- [Task objective] I'd like the entries repeated exactly, pictures omitted.

- [Saved entries]
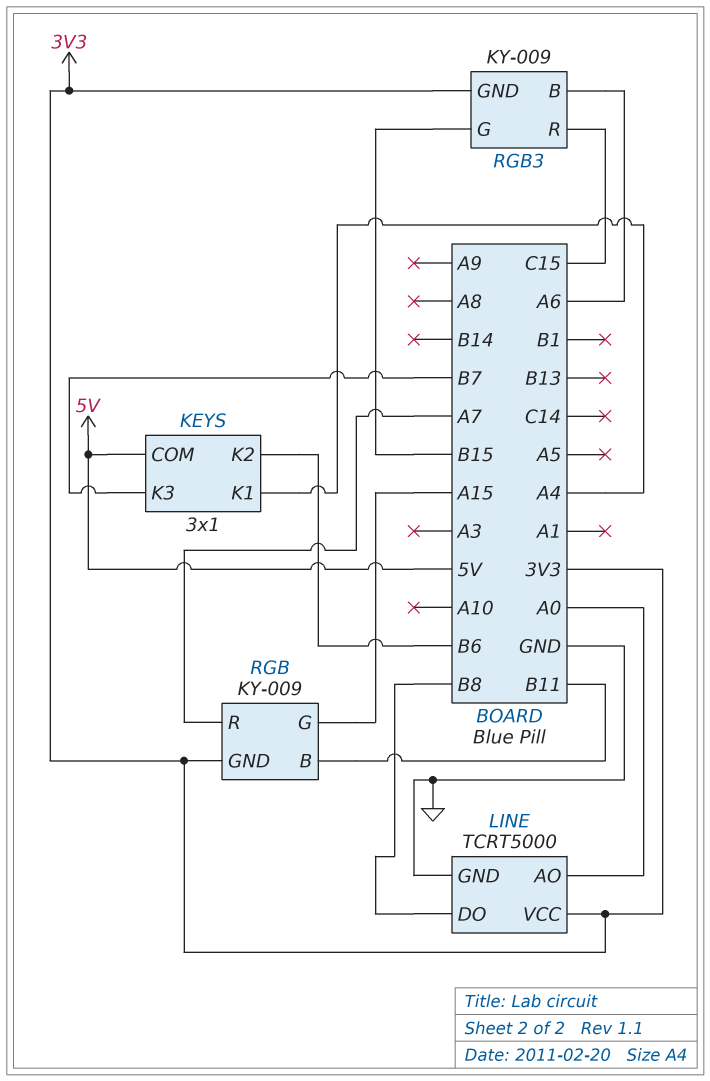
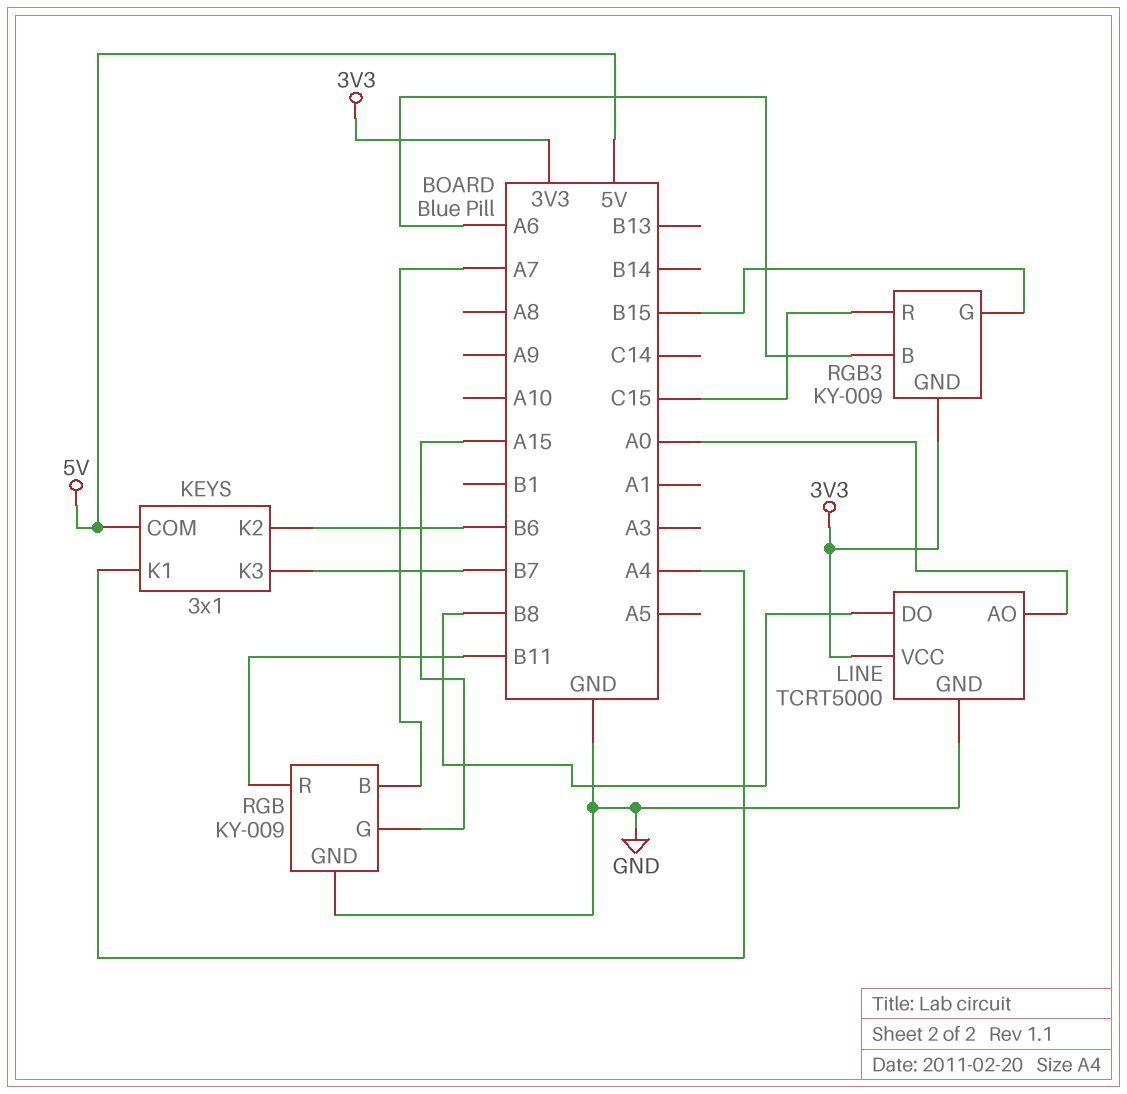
RGB pin B: B11 -> A7
RGB pin GND: 3V3 -> GND
RGB pin R: A7 -> B11

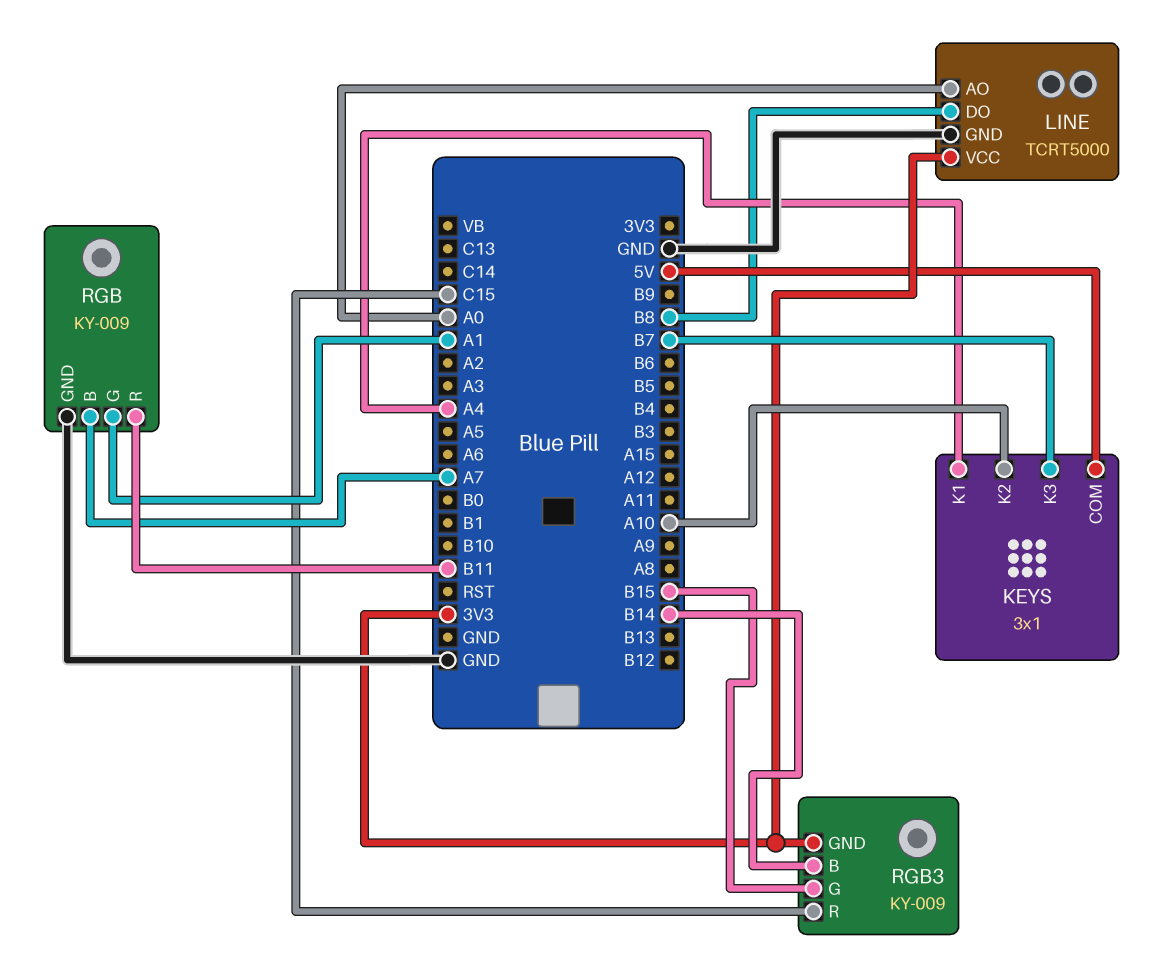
KEYS pin K2: B6 -> A10
RGB pin G: A15 -> A1
RGB3 pin B: A6 -> B14

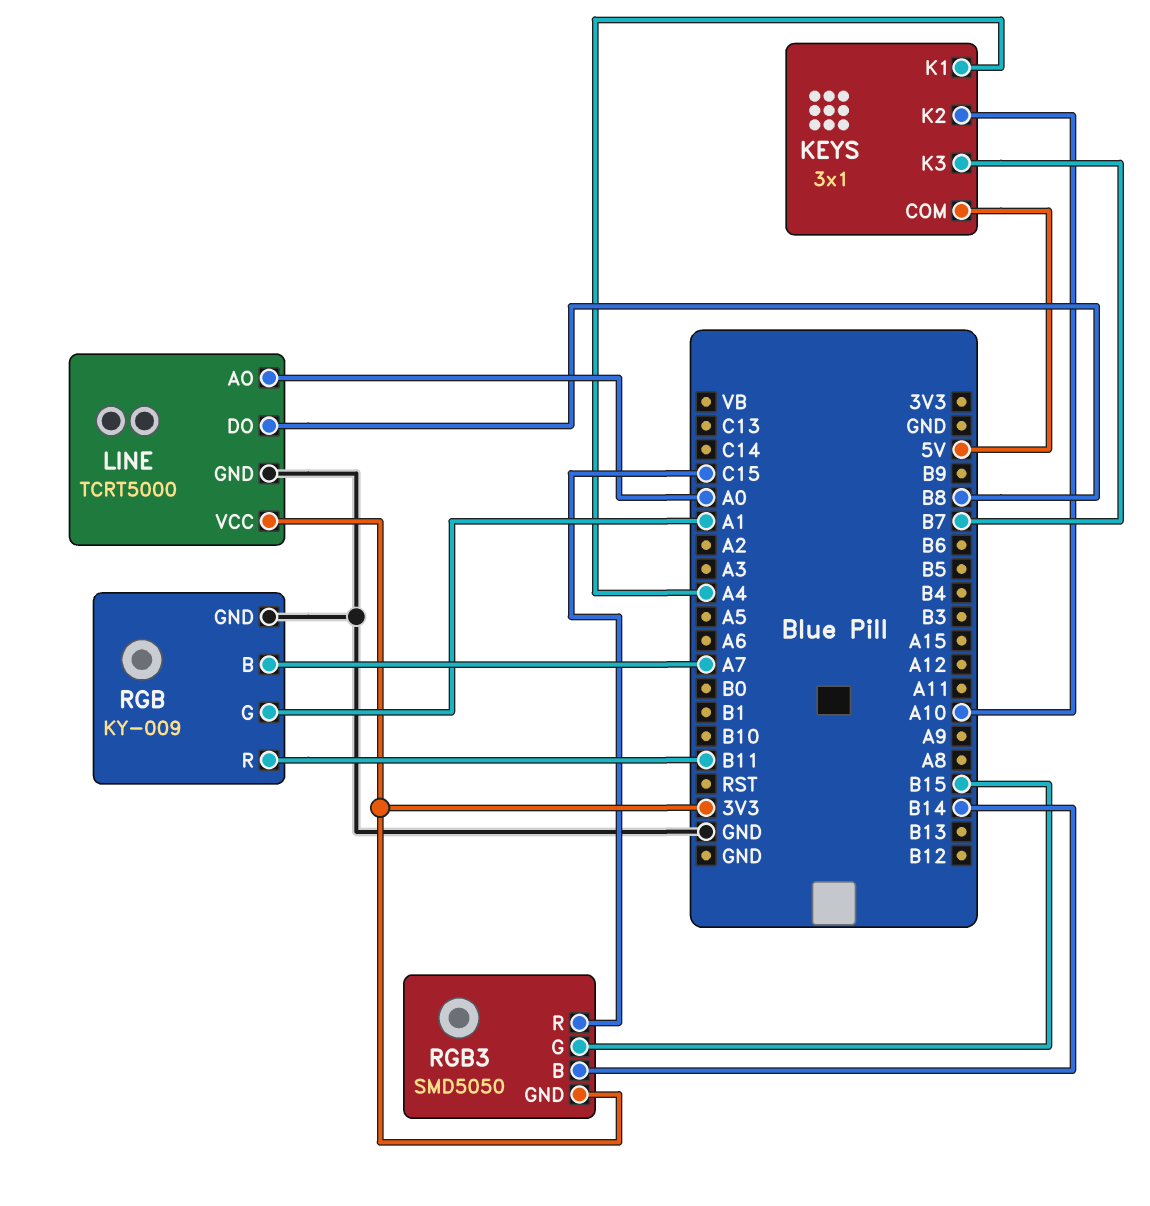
RGB3: KY-009 -> SMD5050

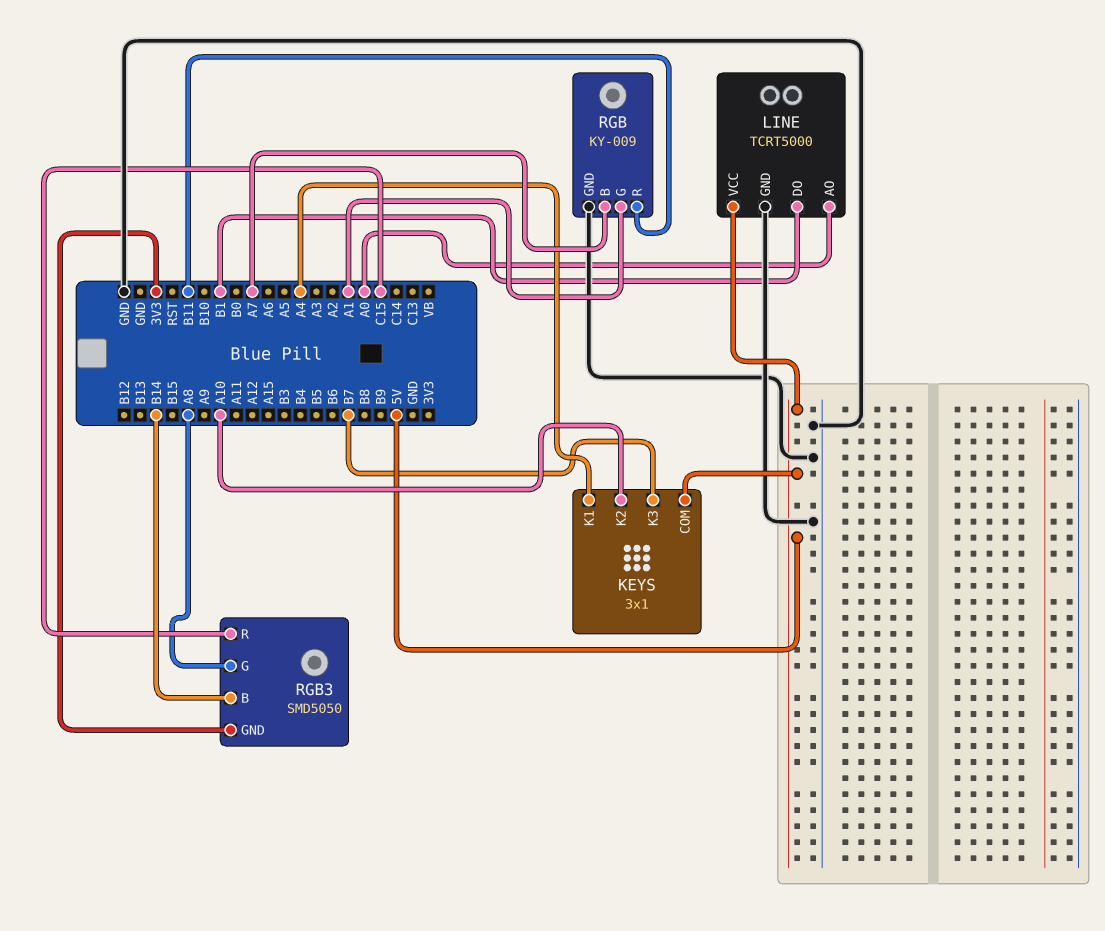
LINE pin DO: B8 -> B1
LINE pin VCC: 3V3 -> 5V
RGB3 pin G: B15 -> A8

- [Worked solution]
RGB pin B: B11 -> A7
RGB pin GND: 3V3 -> GND
RGB pin R: A7 -> B11

KEYS pin K2: B6 -> A10
RGB pin G: A15 -> A1
RGB3 pin B: A6 -> B14

RGB3: KY-009 -> SMD5050

LINE pin DO: B8 -> B1
LINE pin VCC: 3V3 -> 5V
RGB3 pin G: B15 -> A8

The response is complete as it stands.